*Aim of the task*.
Find the line containing "trolley: (1107, 734) -> (845, 426), moved", then return it and every line after it through the end of the records, exactly. Leave out pictures.

*Extracted entries*.
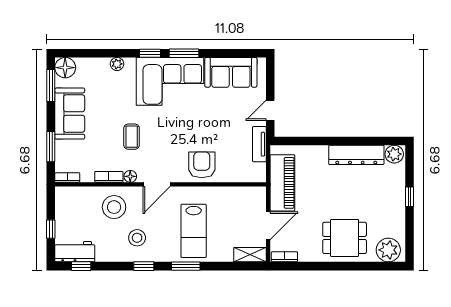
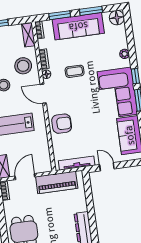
window: (51, 85) -> (91, 11), moved
sofa: (70, 114) -> (78, 26), width x1.36
tv unit: (259, 144) -> (77, 163), width x1.41
shelving: (72, 194) -> (28, 35), added
door: (268, 226) -> (25, 177), swing flipped

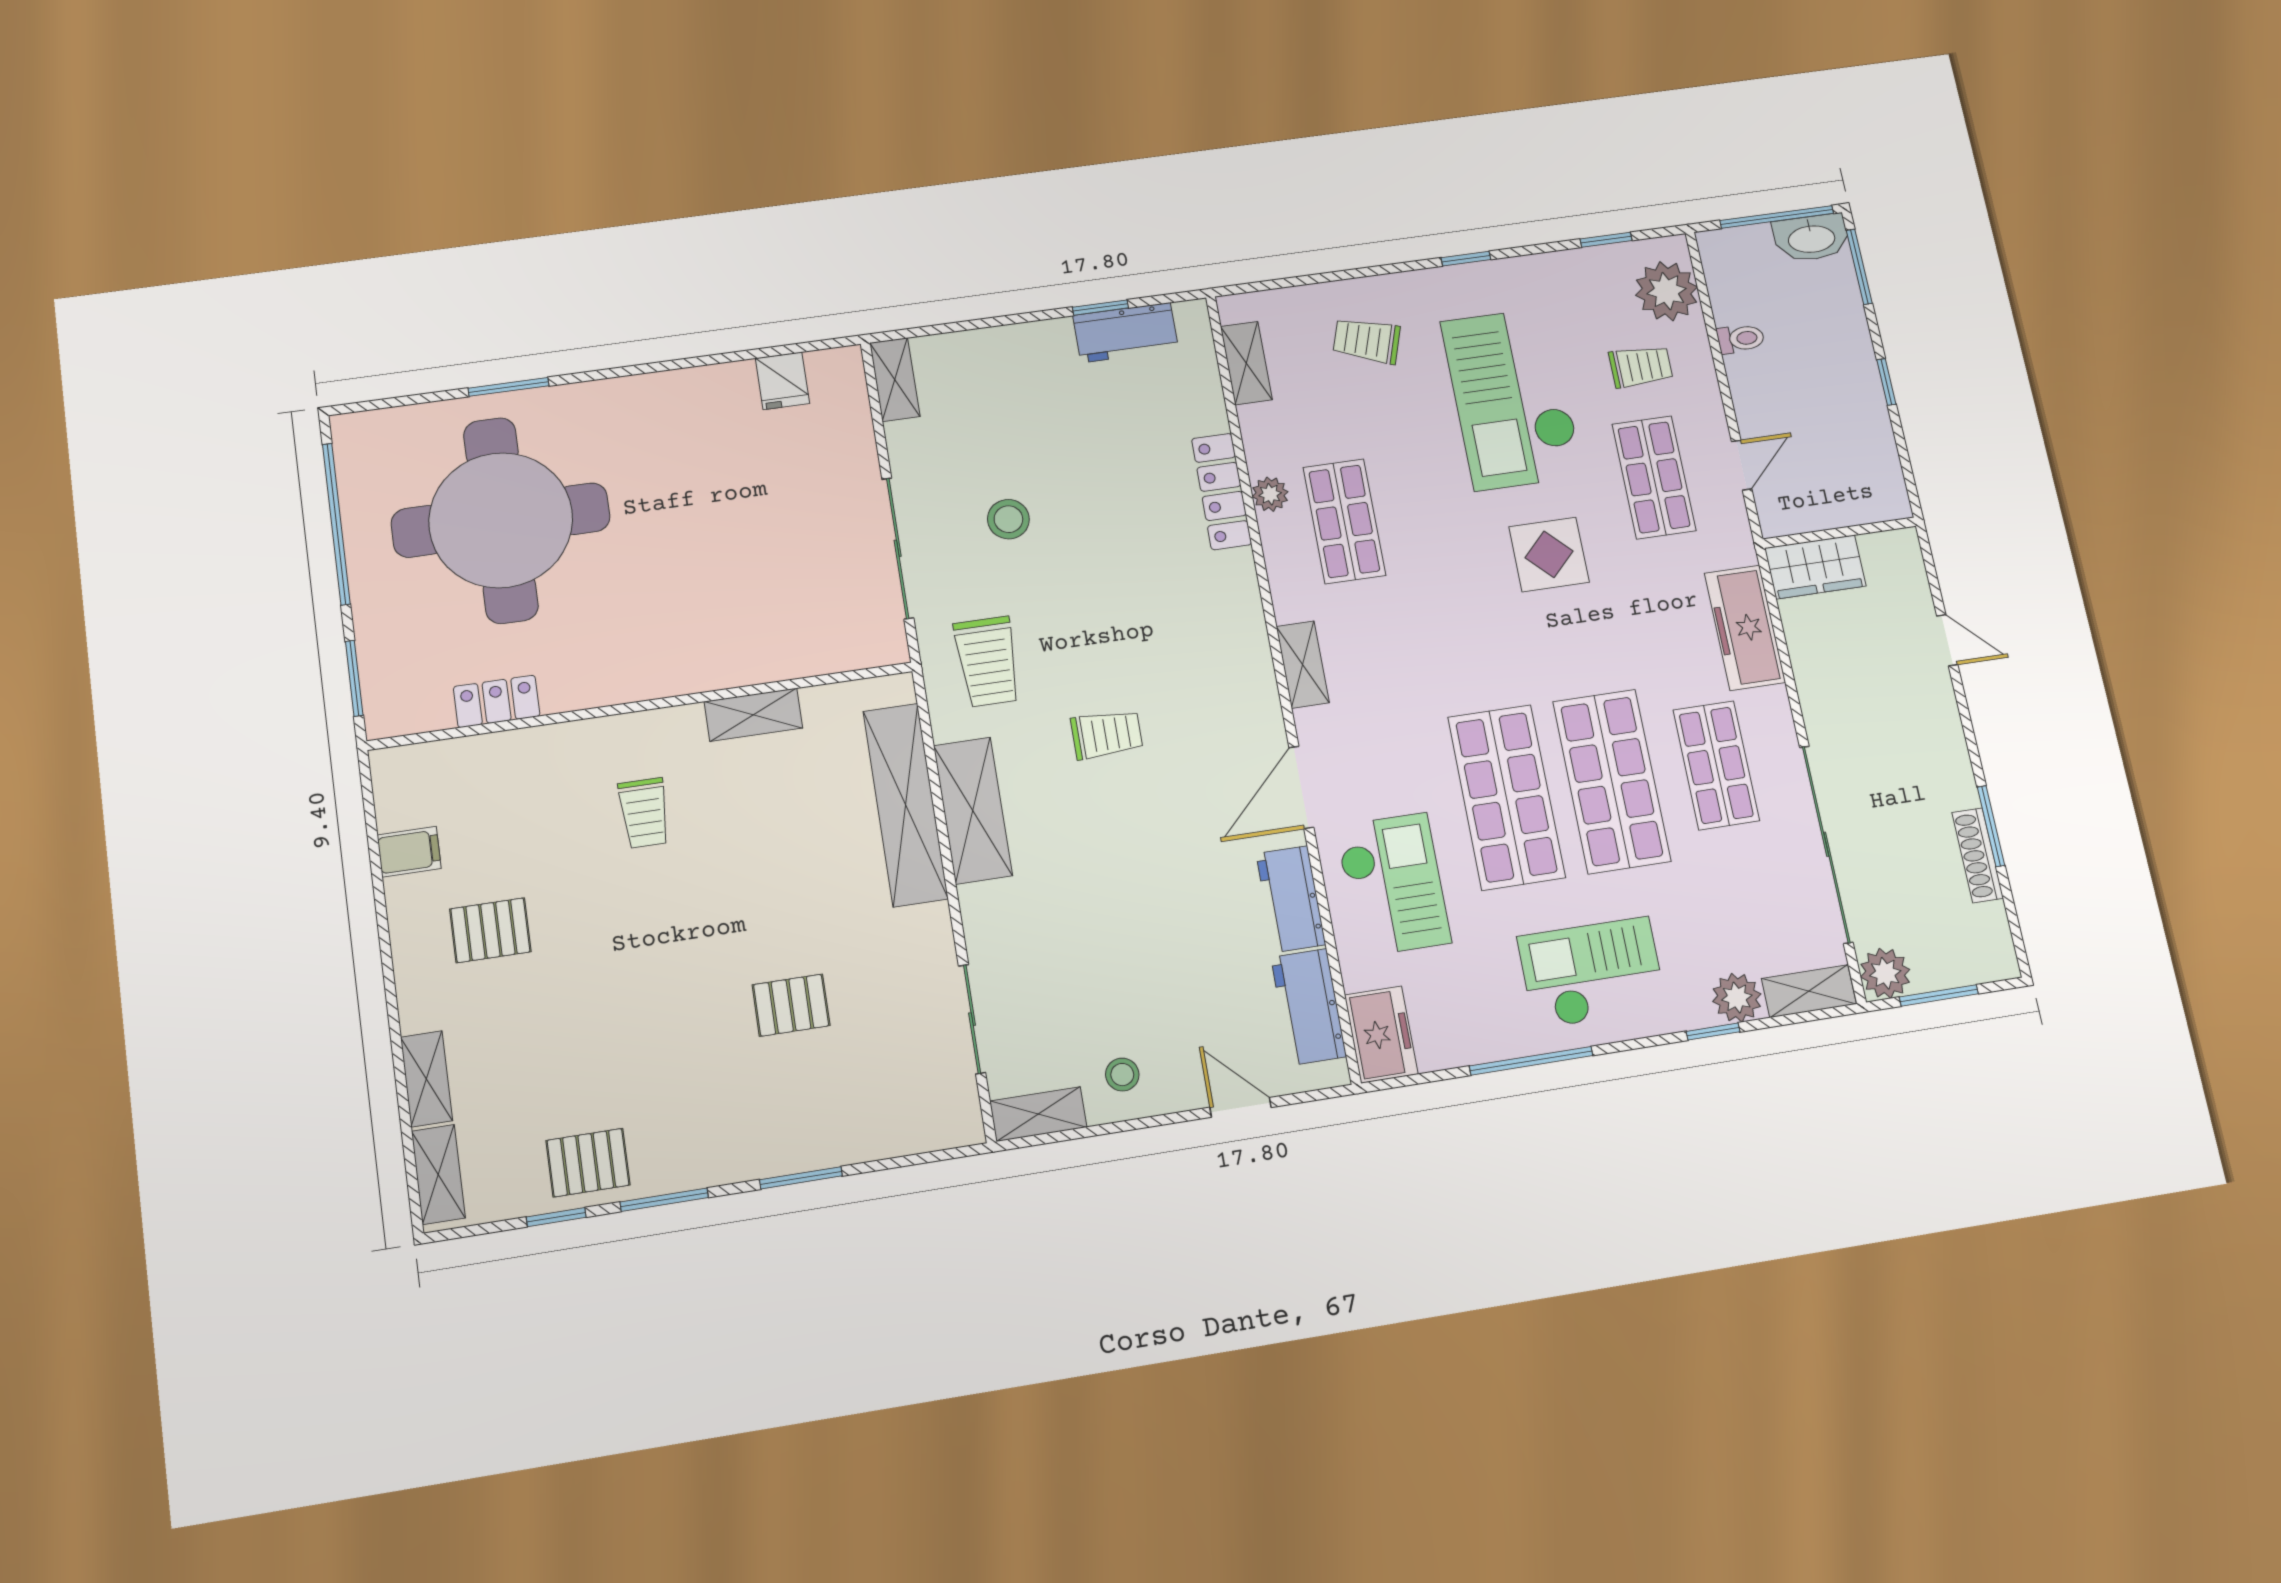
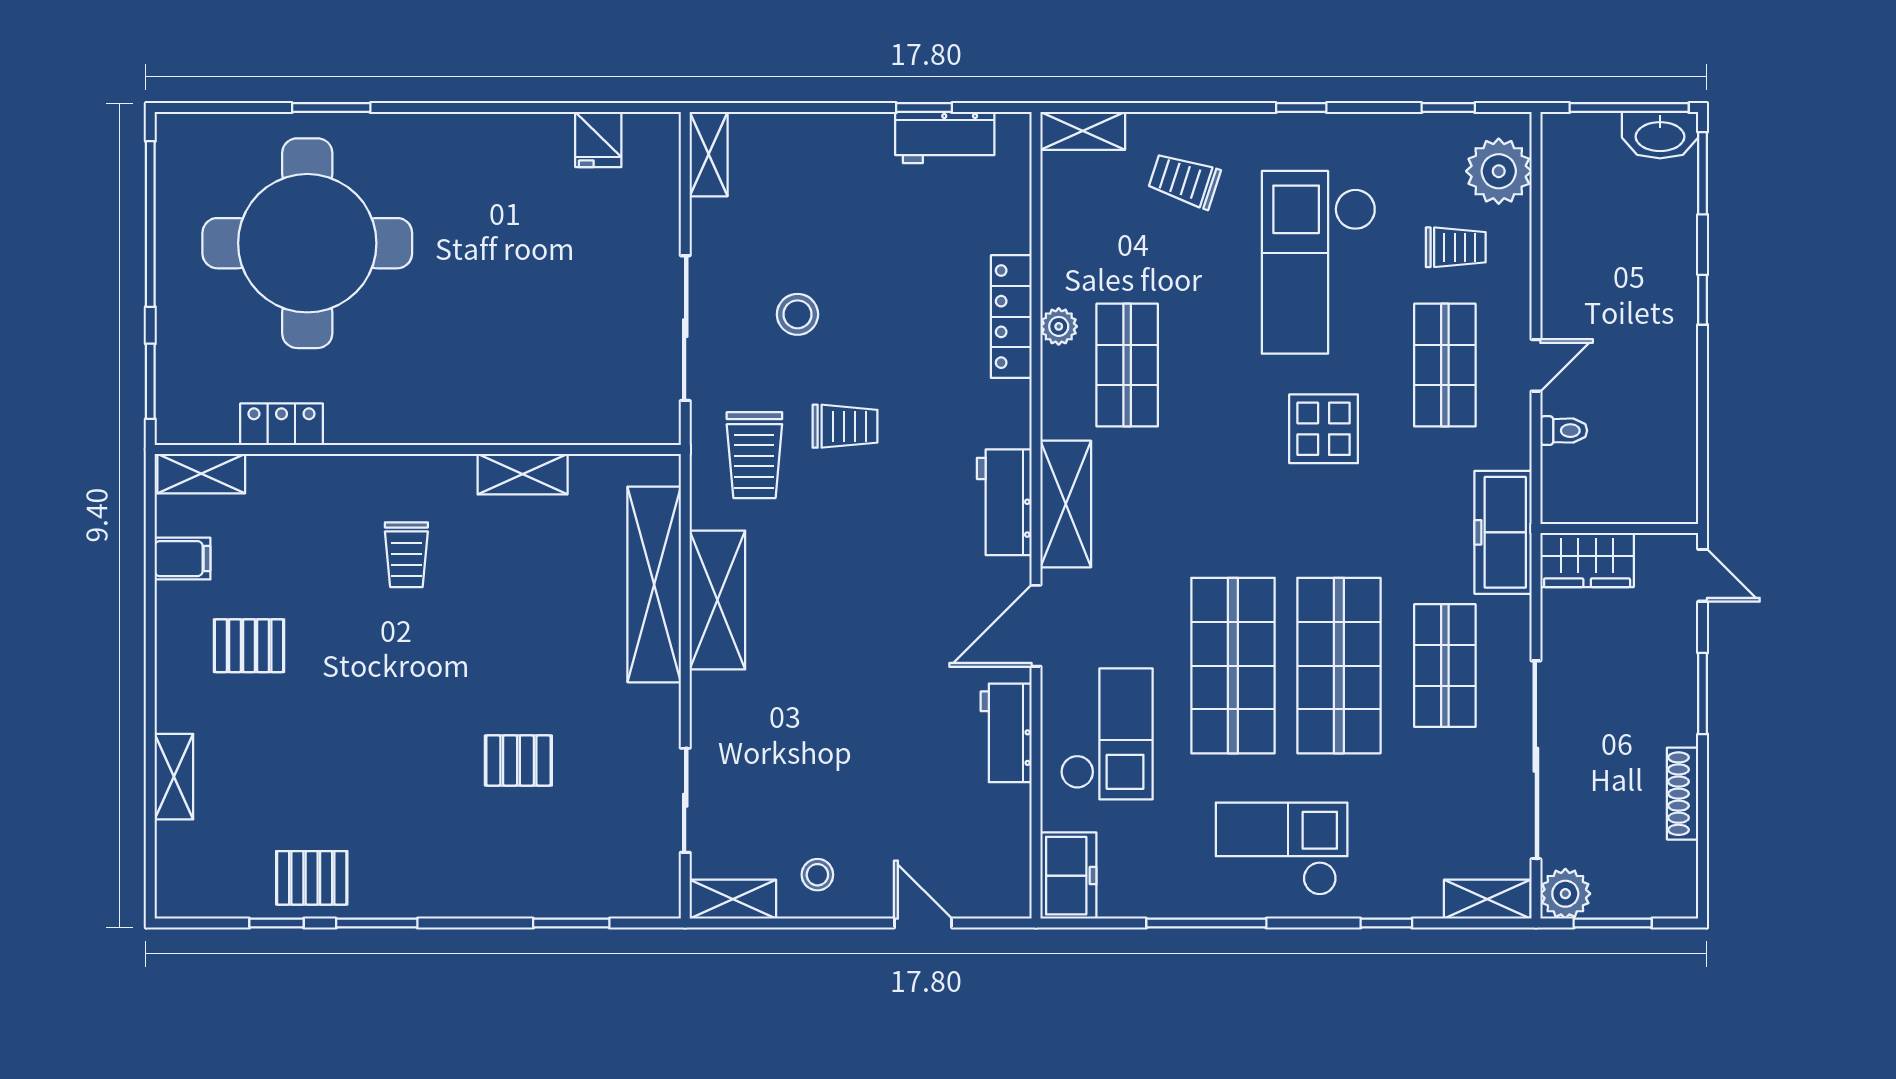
toilet: (1741, 339) -> (1564, 431), moved
shelving: (1246, 363) -> (1083, 131), moved, turned 90
wall: (1839, 533) -> (1619, 528), moved
wardrobe: (1815, 567) -> (1587, 560), moved
shelving: (1303, 665) -> (1066, 504), width x1.50, depth x1.33
trolley: (1107, 734) -> (845, 426), moved
window: (1991, 826) -> (1703, 694), moved
plant: (1737, 998) -> (1416, 894), removed
workbench: (1309, 1007) -> (1004, 502), moved
shelving: (438, 1175) -> (201, 474), moved, turned 90
window: (801, 1178) -> (571, 923), moved

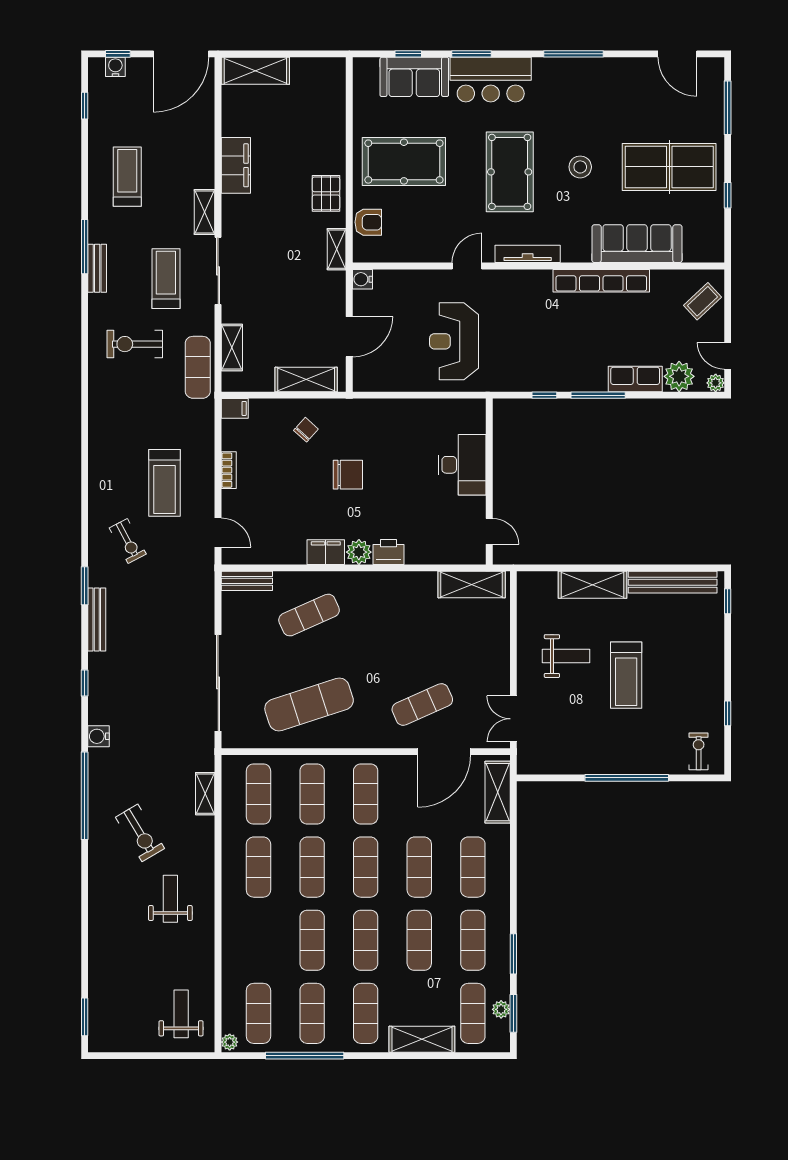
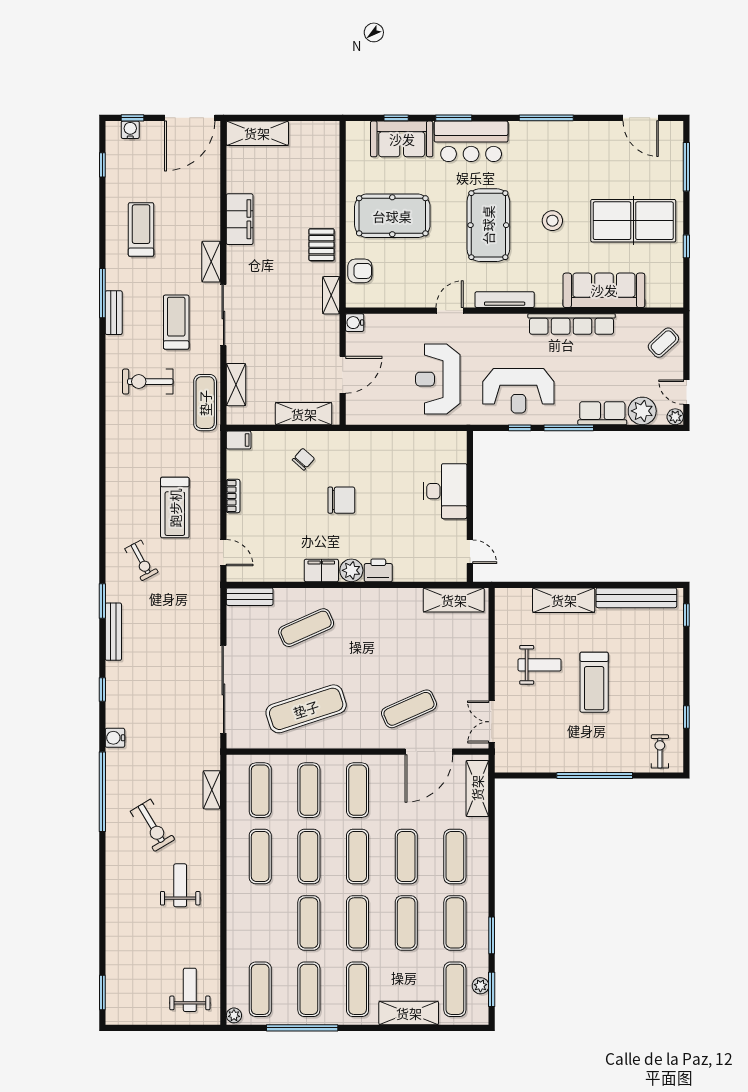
reception desk: (543, 354) -> (518, 391), added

*Expected answer*.
trolley: (1107, 734) -> (845, 426), moved
window: (1991, 826) -> (1703, 694), moved
plant: (1737, 998) -> (1416, 894), removed
workbench: (1309, 1007) -> (1004, 502), moved
shelving: (438, 1175) -> (201, 474), moved, turned 90
window: (801, 1178) -> (571, 923), moved

reception desk: (543, 354) -> (518, 391), added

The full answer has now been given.